Problem statement | Check each line of the entries below for the word "point", and copy out the ones that have it.

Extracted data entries
==*==

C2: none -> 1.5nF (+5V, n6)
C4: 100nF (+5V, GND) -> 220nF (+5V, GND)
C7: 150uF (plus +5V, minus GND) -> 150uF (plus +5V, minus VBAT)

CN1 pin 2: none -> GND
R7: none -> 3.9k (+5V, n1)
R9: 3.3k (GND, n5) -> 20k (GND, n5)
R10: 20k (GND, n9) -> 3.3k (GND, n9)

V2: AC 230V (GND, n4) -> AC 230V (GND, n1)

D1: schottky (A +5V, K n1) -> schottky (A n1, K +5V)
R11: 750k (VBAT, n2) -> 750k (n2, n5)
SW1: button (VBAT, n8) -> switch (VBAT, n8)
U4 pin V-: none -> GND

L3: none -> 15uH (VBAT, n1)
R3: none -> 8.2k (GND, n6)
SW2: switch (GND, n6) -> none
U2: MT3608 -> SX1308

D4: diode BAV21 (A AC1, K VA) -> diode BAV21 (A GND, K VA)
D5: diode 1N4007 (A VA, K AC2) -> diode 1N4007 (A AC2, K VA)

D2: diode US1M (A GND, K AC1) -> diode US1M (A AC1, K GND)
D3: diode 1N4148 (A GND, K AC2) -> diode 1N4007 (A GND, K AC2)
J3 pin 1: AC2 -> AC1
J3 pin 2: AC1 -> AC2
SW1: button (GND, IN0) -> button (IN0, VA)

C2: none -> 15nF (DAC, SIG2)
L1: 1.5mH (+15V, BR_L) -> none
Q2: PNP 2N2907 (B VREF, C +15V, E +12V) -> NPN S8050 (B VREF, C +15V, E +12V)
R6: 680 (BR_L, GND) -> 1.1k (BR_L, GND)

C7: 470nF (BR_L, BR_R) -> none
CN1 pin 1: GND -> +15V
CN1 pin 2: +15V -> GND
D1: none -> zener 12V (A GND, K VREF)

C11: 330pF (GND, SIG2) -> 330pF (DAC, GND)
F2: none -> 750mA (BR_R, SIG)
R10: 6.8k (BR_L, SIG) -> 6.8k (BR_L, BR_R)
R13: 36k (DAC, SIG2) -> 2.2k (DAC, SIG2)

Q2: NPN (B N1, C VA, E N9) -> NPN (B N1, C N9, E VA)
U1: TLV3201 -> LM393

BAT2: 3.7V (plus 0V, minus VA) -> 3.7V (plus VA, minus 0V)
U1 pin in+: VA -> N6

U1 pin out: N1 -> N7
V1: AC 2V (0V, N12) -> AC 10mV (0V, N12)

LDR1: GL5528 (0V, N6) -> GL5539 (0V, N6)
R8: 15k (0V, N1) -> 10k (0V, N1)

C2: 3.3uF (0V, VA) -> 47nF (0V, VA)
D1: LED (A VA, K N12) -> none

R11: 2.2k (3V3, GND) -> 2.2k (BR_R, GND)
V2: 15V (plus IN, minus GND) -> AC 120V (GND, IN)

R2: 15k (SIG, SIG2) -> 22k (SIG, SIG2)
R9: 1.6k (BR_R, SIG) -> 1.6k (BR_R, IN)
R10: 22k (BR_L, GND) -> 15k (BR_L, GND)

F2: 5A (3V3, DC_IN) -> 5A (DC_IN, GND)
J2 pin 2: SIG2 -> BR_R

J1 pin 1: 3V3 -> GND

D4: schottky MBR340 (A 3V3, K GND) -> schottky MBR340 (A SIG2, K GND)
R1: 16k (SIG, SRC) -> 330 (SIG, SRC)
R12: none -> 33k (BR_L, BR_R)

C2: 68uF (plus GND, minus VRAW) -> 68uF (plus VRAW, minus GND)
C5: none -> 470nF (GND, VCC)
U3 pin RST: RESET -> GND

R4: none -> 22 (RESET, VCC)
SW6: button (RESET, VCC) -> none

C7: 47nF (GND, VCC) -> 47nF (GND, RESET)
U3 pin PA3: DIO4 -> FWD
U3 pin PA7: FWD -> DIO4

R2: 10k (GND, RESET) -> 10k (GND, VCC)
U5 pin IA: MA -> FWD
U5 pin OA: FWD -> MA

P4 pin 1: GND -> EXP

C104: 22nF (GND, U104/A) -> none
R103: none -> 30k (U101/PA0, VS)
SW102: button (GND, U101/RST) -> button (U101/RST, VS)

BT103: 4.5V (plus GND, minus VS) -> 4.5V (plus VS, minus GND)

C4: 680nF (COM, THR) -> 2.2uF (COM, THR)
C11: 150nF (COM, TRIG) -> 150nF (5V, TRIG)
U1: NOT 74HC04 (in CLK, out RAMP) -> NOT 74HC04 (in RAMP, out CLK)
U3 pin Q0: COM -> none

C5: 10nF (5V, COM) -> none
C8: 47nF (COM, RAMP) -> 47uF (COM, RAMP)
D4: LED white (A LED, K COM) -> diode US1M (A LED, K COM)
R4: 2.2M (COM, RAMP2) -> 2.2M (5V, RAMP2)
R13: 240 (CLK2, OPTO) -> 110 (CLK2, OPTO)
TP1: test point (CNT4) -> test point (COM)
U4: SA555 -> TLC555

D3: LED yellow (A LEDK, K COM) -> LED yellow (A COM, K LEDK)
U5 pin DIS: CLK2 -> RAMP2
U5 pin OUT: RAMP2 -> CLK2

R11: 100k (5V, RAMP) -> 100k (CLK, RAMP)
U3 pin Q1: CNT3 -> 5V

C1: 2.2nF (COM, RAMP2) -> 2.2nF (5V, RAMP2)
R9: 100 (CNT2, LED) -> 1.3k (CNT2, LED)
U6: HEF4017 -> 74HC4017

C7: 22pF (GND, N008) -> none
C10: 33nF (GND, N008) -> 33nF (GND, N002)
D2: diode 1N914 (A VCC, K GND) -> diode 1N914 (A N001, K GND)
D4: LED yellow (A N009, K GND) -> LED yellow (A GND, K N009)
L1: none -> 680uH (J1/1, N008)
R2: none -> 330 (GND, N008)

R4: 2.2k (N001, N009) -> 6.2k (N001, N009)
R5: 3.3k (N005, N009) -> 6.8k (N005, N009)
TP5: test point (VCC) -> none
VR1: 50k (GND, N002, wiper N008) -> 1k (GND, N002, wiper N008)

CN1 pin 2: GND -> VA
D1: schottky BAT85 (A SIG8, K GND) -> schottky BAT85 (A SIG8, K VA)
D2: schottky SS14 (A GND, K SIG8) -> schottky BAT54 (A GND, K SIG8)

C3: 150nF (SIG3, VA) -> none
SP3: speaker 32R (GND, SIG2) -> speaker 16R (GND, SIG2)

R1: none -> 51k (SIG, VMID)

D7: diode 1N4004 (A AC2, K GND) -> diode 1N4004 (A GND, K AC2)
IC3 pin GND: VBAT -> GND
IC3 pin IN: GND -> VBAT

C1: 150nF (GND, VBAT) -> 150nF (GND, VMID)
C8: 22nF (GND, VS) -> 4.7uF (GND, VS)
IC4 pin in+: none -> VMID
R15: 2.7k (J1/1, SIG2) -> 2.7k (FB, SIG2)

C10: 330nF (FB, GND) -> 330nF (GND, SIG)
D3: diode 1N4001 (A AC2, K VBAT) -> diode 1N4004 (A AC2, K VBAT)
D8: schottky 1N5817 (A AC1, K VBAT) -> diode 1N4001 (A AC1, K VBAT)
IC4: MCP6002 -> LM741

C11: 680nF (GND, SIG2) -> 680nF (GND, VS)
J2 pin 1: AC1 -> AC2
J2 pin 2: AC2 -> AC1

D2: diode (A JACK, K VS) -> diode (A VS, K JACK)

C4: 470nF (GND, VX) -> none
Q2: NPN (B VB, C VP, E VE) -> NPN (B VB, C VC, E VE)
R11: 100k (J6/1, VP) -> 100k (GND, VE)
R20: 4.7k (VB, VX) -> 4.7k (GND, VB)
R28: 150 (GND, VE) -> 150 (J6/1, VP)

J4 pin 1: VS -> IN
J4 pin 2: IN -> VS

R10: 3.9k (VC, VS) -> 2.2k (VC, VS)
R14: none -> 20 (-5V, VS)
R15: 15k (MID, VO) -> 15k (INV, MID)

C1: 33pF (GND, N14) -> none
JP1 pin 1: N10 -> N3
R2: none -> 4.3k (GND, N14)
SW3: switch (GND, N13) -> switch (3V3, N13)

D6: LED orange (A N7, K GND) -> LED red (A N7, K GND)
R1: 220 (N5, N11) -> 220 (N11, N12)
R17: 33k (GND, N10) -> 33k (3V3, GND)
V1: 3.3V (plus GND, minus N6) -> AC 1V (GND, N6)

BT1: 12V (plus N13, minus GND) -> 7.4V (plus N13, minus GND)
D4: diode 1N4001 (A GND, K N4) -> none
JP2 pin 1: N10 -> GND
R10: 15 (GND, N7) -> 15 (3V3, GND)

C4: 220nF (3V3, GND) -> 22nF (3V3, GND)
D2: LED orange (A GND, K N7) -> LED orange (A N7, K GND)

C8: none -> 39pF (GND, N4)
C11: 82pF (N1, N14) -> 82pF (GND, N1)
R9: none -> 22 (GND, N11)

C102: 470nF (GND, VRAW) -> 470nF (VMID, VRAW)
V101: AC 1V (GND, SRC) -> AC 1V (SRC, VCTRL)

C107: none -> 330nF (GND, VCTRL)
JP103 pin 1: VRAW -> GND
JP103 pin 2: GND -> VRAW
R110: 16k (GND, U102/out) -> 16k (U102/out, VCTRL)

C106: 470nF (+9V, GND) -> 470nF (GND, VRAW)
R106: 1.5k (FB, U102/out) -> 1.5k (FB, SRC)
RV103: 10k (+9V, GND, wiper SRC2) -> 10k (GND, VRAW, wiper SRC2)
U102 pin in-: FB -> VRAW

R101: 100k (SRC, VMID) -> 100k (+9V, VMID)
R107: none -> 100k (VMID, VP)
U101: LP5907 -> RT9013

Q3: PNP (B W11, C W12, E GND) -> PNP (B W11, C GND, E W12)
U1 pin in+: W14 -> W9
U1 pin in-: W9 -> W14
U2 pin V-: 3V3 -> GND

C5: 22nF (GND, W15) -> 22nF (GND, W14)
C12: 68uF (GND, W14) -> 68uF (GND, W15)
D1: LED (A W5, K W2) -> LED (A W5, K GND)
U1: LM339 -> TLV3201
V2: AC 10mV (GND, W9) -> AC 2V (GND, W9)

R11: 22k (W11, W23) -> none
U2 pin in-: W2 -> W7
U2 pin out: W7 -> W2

==*==

Answer area |
TP1: test point (CNT4) -> test point (COM)
TP5: test point (VCC) -> none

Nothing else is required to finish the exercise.